• **Given data**
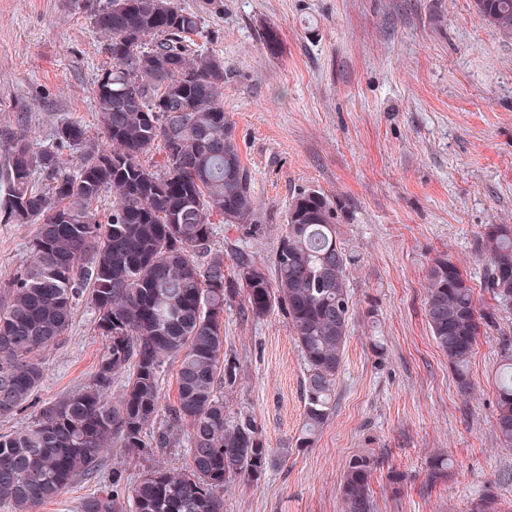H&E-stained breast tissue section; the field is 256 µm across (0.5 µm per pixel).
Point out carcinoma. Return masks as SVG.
<instances>
[{
    "mask_svg": "<svg viewBox=\"0 0 512 512\" xmlns=\"http://www.w3.org/2000/svg\"><path fill=\"white\" fill-rule=\"evenodd\" d=\"M473 2L483 25L512 35V0ZM88 11L112 60L92 88L106 142L66 122L51 144L10 137L0 169V222L37 225L26 266L0 282V417L29 405L43 378L36 356L65 336L83 297L105 347L90 383L43 405L26 429L0 434V505L38 512L73 482H98L110 447L144 458L182 448L188 462L177 472L150 467L132 482L112 464L111 483L80 512H224L226 486L258 483L293 451L314 447L333 415L359 254L342 240L340 199L309 190L289 203L269 262L246 251L232 258L247 315L284 312L304 364L302 428L291 447L272 448L253 415L230 417L224 406L239 376L224 350V310L237 289L225 279L215 223L256 234L261 222L253 171L224 113V58L195 43L205 38L204 18L175 0H101ZM65 150L79 163L65 165ZM109 189L116 196L101 220L93 204ZM482 248L492 312H481L471 279L448 257L427 273L426 322L464 398L481 328L496 312L512 313V225H487ZM174 363L177 400L159 426ZM119 375L126 380L114 396ZM494 418L500 447L511 449L512 362ZM377 465L367 454L349 460L341 512H375ZM449 468L439 452L426 479L434 484ZM470 512H502L493 486Z\"/></svg>",
    "mask_w": 512,
    "mask_h": 512,
    "instance_id": "cac0c4a2",
    "label": "carcinoma"
}]
</instances>
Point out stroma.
Here are the masks:
<instances>
[{
  "mask_svg": "<svg viewBox=\"0 0 512 512\" xmlns=\"http://www.w3.org/2000/svg\"><path fill=\"white\" fill-rule=\"evenodd\" d=\"M176 2L202 13L206 46L224 59V111L255 174L261 232L218 225L217 248L269 261L292 197L317 190L343 201V239L361 257L333 416L265 480L231 484L225 512H341L340 481L361 453L380 459L377 512H468L489 485L512 504V450L493 419L512 314L482 328L467 398L424 320L438 255L470 277L479 309L495 306L481 240L487 225L512 224V36L483 26L473 0H223L213 12ZM103 43L79 0H0V162L23 130L47 144L72 121L102 139L91 88L109 62ZM34 230L0 224V281L25 267ZM243 303L224 313V348L240 363L224 402L277 447L303 423L304 365L284 313L253 320ZM103 344L79 302L40 356L32 402L0 417V433L89 383ZM439 451L451 467L430 485Z\"/></svg>",
  "mask_w": 512,
  "mask_h": 512,
  "instance_id": "1",
  "label": "stroma"
}]
</instances>
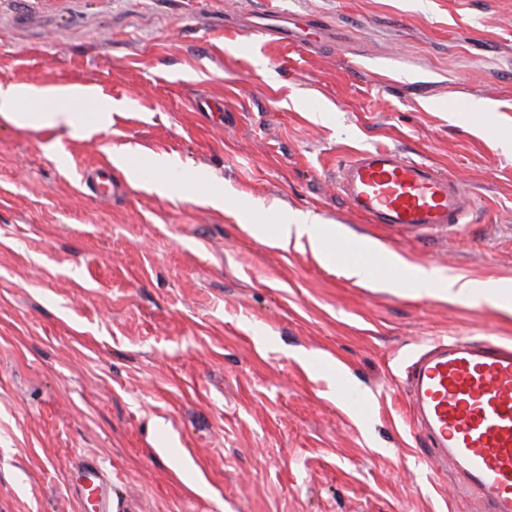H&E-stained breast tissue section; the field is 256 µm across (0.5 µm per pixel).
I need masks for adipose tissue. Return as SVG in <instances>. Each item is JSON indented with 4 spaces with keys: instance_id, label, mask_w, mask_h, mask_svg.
<instances>
[{
    "instance_id": "1",
    "label": "adipose tissue",
    "mask_w": 512,
    "mask_h": 512,
    "mask_svg": "<svg viewBox=\"0 0 512 512\" xmlns=\"http://www.w3.org/2000/svg\"><path fill=\"white\" fill-rule=\"evenodd\" d=\"M35 95V90L28 87L0 85V115L17 125L34 129L62 124L86 137L112 122V106L108 103H98L91 112L78 111V104L88 97L83 90L44 95L41 110H25L24 102ZM251 231L256 238L270 236L285 245L303 239L313 251L323 254L326 260L336 258L335 253L327 249V234L319 217L309 212L290 216L280 224H255ZM409 286L420 295L477 296L493 301L497 308L512 312V286L507 284L463 281L453 276L437 280L420 270L415 273Z\"/></svg>"
}]
</instances>
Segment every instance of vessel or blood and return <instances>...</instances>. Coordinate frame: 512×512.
Returning a JSON list of instances; mask_svg holds the SVG:
<instances>
[{"mask_svg":"<svg viewBox=\"0 0 512 512\" xmlns=\"http://www.w3.org/2000/svg\"><path fill=\"white\" fill-rule=\"evenodd\" d=\"M336 183L378 224H463L474 207L459 181L389 147L357 153L340 166ZM327 246L338 257L370 262L356 240L331 238ZM406 391L429 447L462 473L477 512H512V348L491 338L437 342L408 366ZM79 469L99 491L95 512H111L101 471L89 460Z\"/></svg>","mask_w":512,"mask_h":512,"instance_id":"1","label":"vessel or blood"}]
</instances>
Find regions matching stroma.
<instances>
[{
    "label": "stroma",
    "mask_w": 512,
    "mask_h": 512,
    "mask_svg": "<svg viewBox=\"0 0 512 512\" xmlns=\"http://www.w3.org/2000/svg\"><path fill=\"white\" fill-rule=\"evenodd\" d=\"M281 13L303 42L254 39ZM0 84L113 106L88 138L0 117V512H76L83 459L112 512H471L405 369L440 339L512 344V315L351 278L240 207L312 212L406 275L512 284V0H0ZM371 146L456 177L467 224L358 213L336 171ZM118 149L201 181L132 186ZM153 168L161 176L156 183V190L163 196L175 195L199 181L197 174L182 169L176 157L171 155H157L153 161ZM79 471L84 472L83 477L92 482V490L97 491L101 489L98 494V499L95 503L96 510L94 512H112L110 507L109 495L107 493L106 483L101 477L102 472L90 460H83L79 465Z\"/></svg>",
    "instance_id": "stroma-1"
}]
</instances>
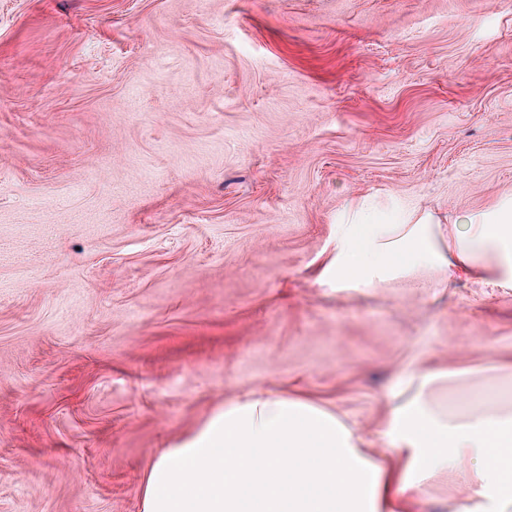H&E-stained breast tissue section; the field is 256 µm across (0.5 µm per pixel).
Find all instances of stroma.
<instances>
[{"label":"stroma","instance_id":"1","mask_svg":"<svg viewBox=\"0 0 512 512\" xmlns=\"http://www.w3.org/2000/svg\"><path fill=\"white\" fill-rule=\"evenodd\" d=\"M512 194V0H0V512H142L245 392L389 456L413 353L512 361V291L339 292L336 217Z\"/></svg>","mask_w":512,"mask_h":512}]
</instances>
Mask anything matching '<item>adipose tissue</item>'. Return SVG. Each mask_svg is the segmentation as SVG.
Returning a JSON list of instances; mask_svg holds the SVG:
<instances>
[{
    "label": "adipose tissue",
    "mask_w": 512,
    "mask_h": 512,
    "mask_svg": "<svg viewBox=\"0 0 512 512\" xmlns=\"http://www.w3.org/2000/svg\"><path fill=\"white\" fill-rule=\"evenodd\" d=\"M354 200L340 214L318 279L341 290L451 279L512 289V196L445 217ZM466 368L413 354L389 397L376 460L344 414L305 397L250 391L187 440L162 451L142 512H406L435 487L457 489L452 512H512V397L496 386L459 396Z\"/></svg>",
    "instance_id": "1"
}]
</instances>
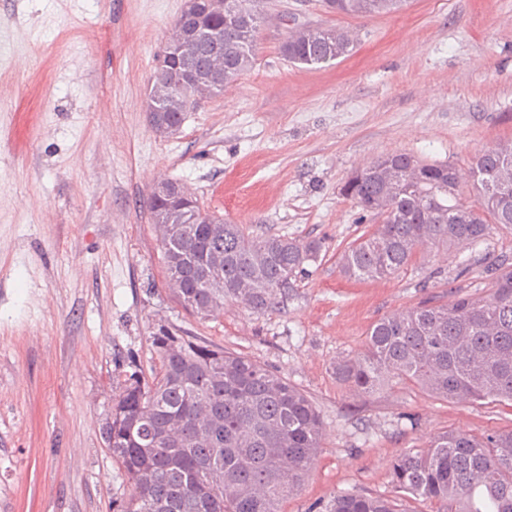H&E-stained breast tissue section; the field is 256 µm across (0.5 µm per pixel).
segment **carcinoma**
I'll list each match as a JSON object with an SVG mask.
<instances>
[{
	"label": "carcinoma",
	"mask_w": 512,
	"mask_h": 512,
	"mask_svg": "<svg viewBox=\"0 0 512 512\" xmlns=\"http://www.w3.org/2000/svg\"><path fill=\"white\" fill-rule=\"evenodd\" d=\"M199 0L198 13L180 17L146 96L151 128H182L194 97H216L250 70L256 35L266 20L264 0ZM408 0H322L329 14L372 17L402 11ZM346 29L301 27L280 53L316 66L350 55ZM477 205L448 195L459 176L448 164L407 153L388 154L354 171L343 193L378 221L340 256L341 272L358 281L388 279L424 248H472L489 225L512 233V142L478 154L472 165ZM193 200L185 233L161 238L172 294L189 314L206 318L228 300L261 314L280 304L306 265L317 239L255 233ZM222 260L224 287L204 281L206 263ZM483 296L426 301L386 316L367 332L362 352L337 366L340 377L368 395L397 378L447 400L512 405V266L498 265ZM161 377L131 379L112 400L101 436L124 470L129 495L117 512H280L297 493L321 448L323 425L309 396L279 374L197 336L163 329L152 337ZM206 406L209 417L200 415ZM395 488L439 505L437 512H512V430L480 436L448 430L429 448L392 464ZM323 512H405L397 500L358 492L336 496Z\"/></svg>",
	"instance_id": "obj_1"
}]
</instances>
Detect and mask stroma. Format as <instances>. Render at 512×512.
Returning <instances> with one entry per match:
<instances>
[{
    "instance_id": "obj_1",
    "label": "stroma",
    "mask_w": 512,
    "mask_h": 512,
    "mask_svg": "<svg viewBox=\"0 0 512 512\" xmlns=\"http://www.w3.org/2000/svg\"><path fill=\"white\" fill-rule=\"evenodd\" d=\"M184 0H0V512H113L129 493L100 436L131 375L152 380L159 328L268 366L302 389L322 448L284 512L347 491L395 495L402 454L451 429H512V408L450 401L409 382L362 396L336 373L378 319L480 294L512 233L431 251L387 280L338 260L374 221L341 188L378 156L445 163L475 204L480 152L512 140V0H412L335 17L318 0H266L253 69L198 100L179 133L145 112ZM353 29L348 57L315 67L279 47L297 26ZM179 181L249 230L322 247L282 307L188 314L166 283L146 198Z\"/></svg>"
}]
</instances>
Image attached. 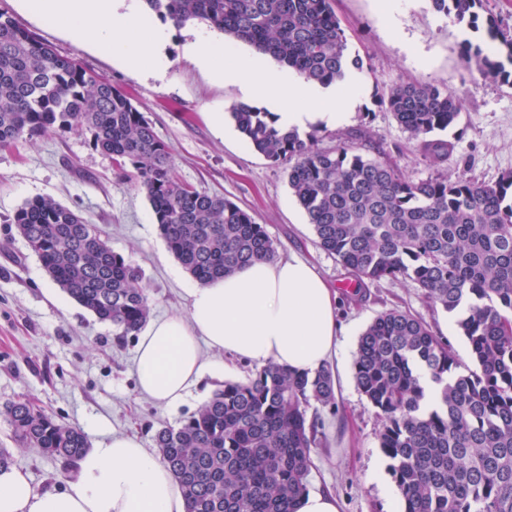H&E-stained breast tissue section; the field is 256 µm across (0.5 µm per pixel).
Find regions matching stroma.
<instances>
[{"label":"stroma","mask_w":512,"mask_h":512,"mask_svg":"<svg viewBox=\"0 0 512 512\" xmlns=\"http://www.w3.org/2000/svg\"><path fill=\"white\" fill-rule=\"evenodd\" d=\"M332 8L346 32L349 53L362 60L363 70L355 75L358 97L350 119L336 126L317 124L320 148L373 144L416 181L463 174L492 182L512 171V84L481 76L460 56L462 41H484L486 30H472L435 12L429 0H399L390 14L383 0H332ZM0 11L123 89L170 146L180 181L249 211L273 239L278 257L310 259L336 289L338 313L350 327L340 339L345 386L335 405L314 404L307 410L308 417L320 422L307 485L332 490L340 512H397V501L382 489L391 476L379 447V421L354 378L357 341L379 314L401 310L446 337L467 365L470 350L456 314L430 307L422 289L408 279L367 280L359 292L351 291L348 271L319 246L288 184L287 166L254 151L232 120H225L220 138L205 122L204 113H226L248 96L184 59L183 29H173L168 48L172 66L164 80L156 81L109 60L90 41L73 40L27 13L19 0H0ZM409 82L436 85L460 102V121L447 133L454 149L441 164H430L418 141L380 103L391 88ZM38 196L54 198L95 225L113 251L141 270L152 300L151 318L184 310L192 281L161 238L145 193L94 147L90 134L56 132L0 148V405L24 397L64 423L85 429L90 441H97L102 427L137 433L146 448H153L157 430L177 426L220 382L204 378L188 401L173 410L139 394L135 338L117 343L111 324L77 303L61 309L56 303L61 290L17 234L15 212ZM0 448L11 451L14 468L26 473L37 489L64 488V463L16 447L2 422Z\"/></svg>","instance_id":"stroma-1"}]
</instances>
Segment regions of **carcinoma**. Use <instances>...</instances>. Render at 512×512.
I'll return each instance as SVG.
<instances>
[{
    "label": "carcinoma",
    "mask_w": 512,
    "mask_h": 512,
    "mask_svg": "<svg viewBox=\"0 0 512 512\" xmlns=\"http://www.w3.org/2000/svg\"><path fill=\"white\" fill-rule=\"evenodd\" d=\"M180 28L203 22L268 53L306 81L342 86L359 60L331 0H145ZM458 23L478 28L484 0H431ZM512 65V34L486 18ZM462 59L486 78L512 76L497 52L465 40ZM418 139L459 118L456 99L432 84L408 83L381 99ZM243 139L275 164L312 224L318 244L357 282L405 278L427 301L459 314L474 367H461L423 319L391 310L358 339L354 377L380 420V448L400 493V512H512V172L493 182L464 175L414 181L383 152L316 147L315 134L281 130L273 113L235 103ZM88 132L93 145L130 169L145 191L168 250L198 282L276 257L265 227L236 203L180 182L169 146L131 97L107 78L58 53L0 12V147L52 132ZM452 144L422 141L443 162ZM13 224L72 300L112 324L125 342L145 325L149 294L139 271L92 224L49 196L23 203ZM439 387L425 405L423 378ZM332 371L293 374L268 364L227 381L176 427L155 435L189 512H295L307 492L317 422L315 402L335 404ZM14 441L70 462L89 448L85 433L31 401L0 407Z\"/></svg>",
    "instance_id": "1"
}]
</instances>
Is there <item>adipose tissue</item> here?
Returning a JSON list of instances; mask_svg holds the SVG:
<instances>
[{
  "label": "adipose tissue",
  "instance_id": "obj_1",
  "mask_svg": "<svg viewBox=\"0 0 512 512\" xmlns=\"http://www.w3.org/2000/svg\"><path fill=\"white\" fill-rule=\"evenodd\" d=\"M22 6L73 39L91 37L101 54L127 69L168 73L170 28L145 23L143 0H22ZM184 57L219 82L246 87L251 99L272 102L282 128L348 118L350 93L323 98L314 84L242 53L215 30L191 28ZM187 300L185 311L151 320L138 333L137 388L160 407L184 403L204 377H223L231 359L312 374L339 358L346 330L337 296L304 259L252 262L188 288ZM0 512H188V504L138 436L109 431L77 457L64 489L40 492L22 471H1Z\"/></svg>",
  "mask_w": 512,
  "mask_h": 512
}]
</instances>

• **What is needed**
Going through the data above, count the lines where the string "Point" appears, and answer with only that number.

• **Answer to this problem**
2